▸ TASK INSTRUCTIONS
Give back exactly the lines of the data below, starting with the line that has "(733, 444) = (256, 309): yellow" and going on through the line that has "(811, 488) = (227, 349): yellow".

▸ GIVEN DATA

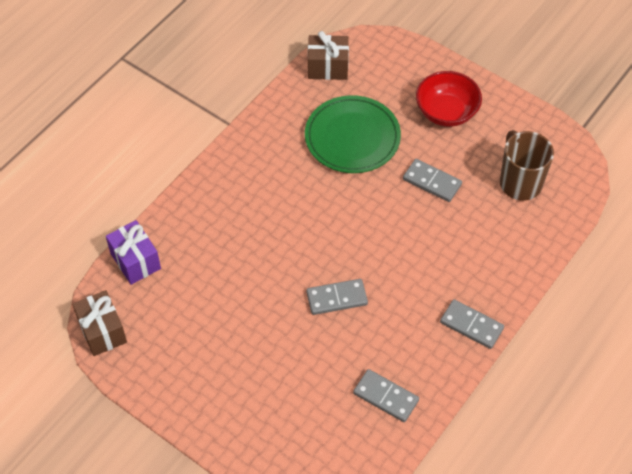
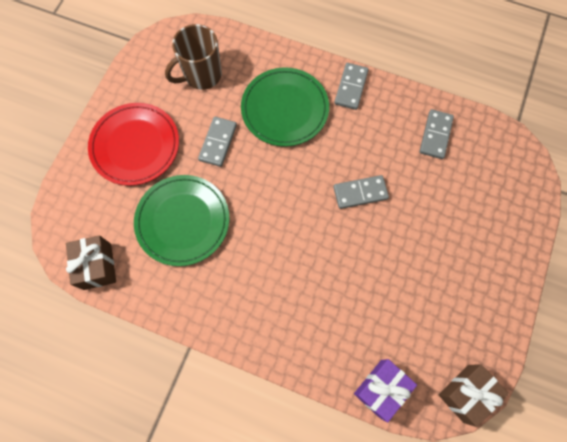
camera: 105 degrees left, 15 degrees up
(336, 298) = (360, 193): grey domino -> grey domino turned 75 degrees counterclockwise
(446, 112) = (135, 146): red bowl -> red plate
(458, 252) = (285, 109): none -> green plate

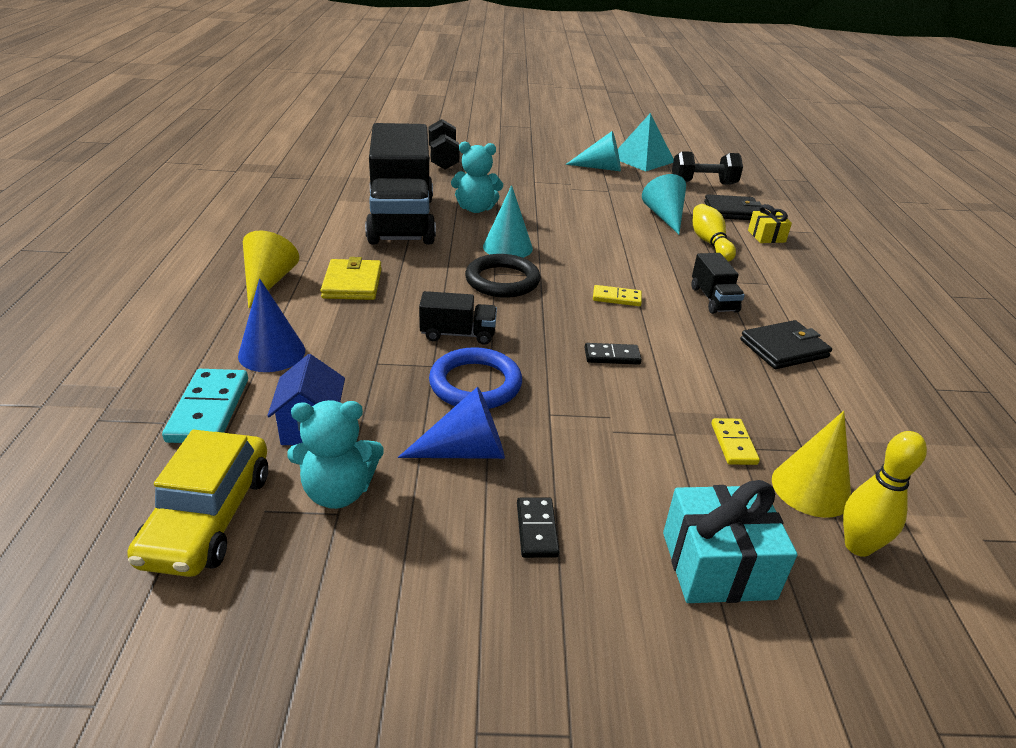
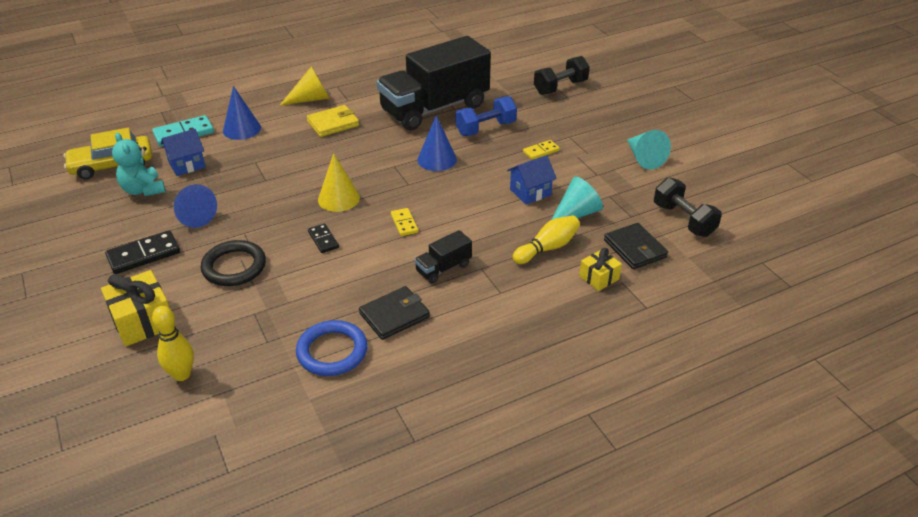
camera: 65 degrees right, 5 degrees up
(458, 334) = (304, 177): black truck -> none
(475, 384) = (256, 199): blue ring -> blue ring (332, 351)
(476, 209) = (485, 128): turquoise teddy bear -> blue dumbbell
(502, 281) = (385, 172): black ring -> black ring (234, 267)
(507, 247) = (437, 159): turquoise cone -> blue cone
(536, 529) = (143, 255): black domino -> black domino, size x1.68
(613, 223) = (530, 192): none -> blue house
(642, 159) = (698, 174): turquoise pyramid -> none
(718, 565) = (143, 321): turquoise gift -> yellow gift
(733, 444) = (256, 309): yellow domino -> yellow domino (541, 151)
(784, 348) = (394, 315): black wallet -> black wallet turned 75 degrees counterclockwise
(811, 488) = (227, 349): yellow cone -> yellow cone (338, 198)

* * *

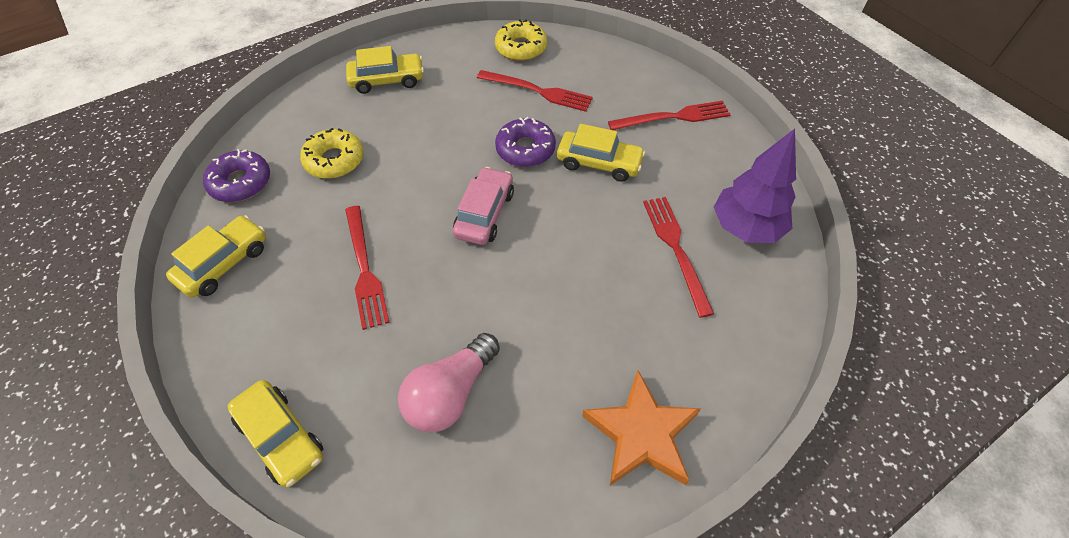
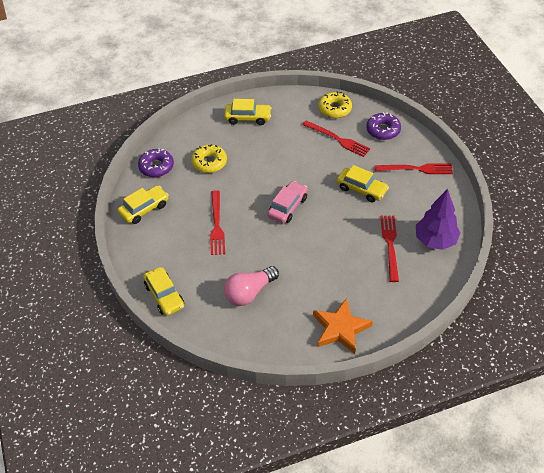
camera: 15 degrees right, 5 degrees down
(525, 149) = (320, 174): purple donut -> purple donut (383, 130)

==

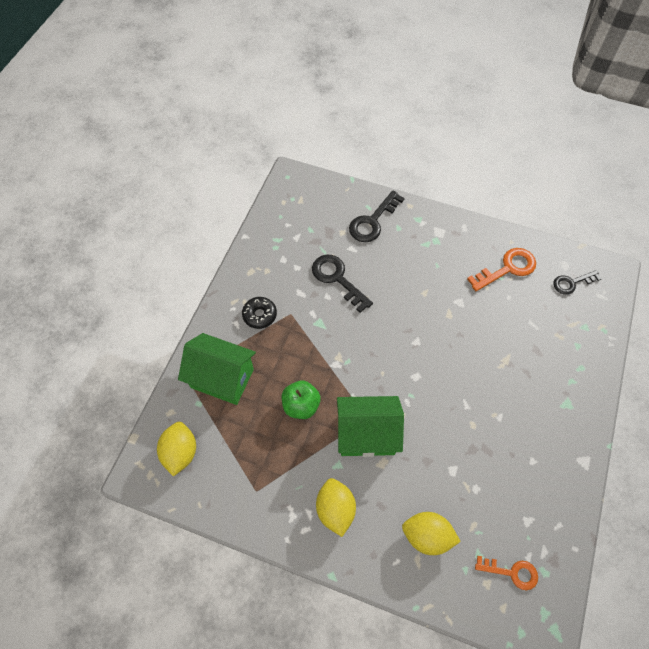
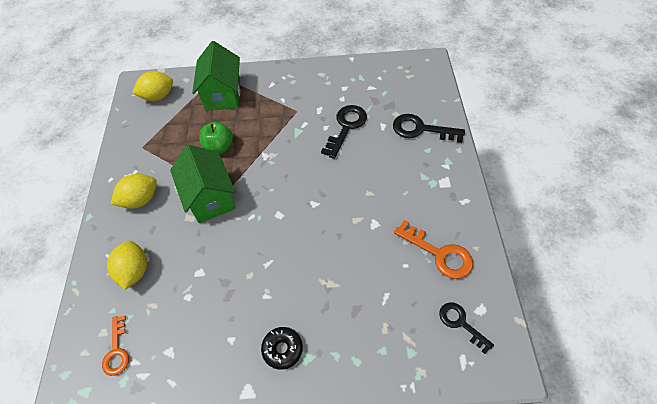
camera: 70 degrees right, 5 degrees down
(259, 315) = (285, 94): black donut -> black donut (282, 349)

▸ REPLY
(733, 444) = (256, 309): yellow domino -> yellow domino (541, 151)
(784, 348) = (394, 315): black wallet -> black wallet turned 75 degrees counterclockwise
(811, 488) = (227, 349): yellow cone -> yellow cone (338, 198)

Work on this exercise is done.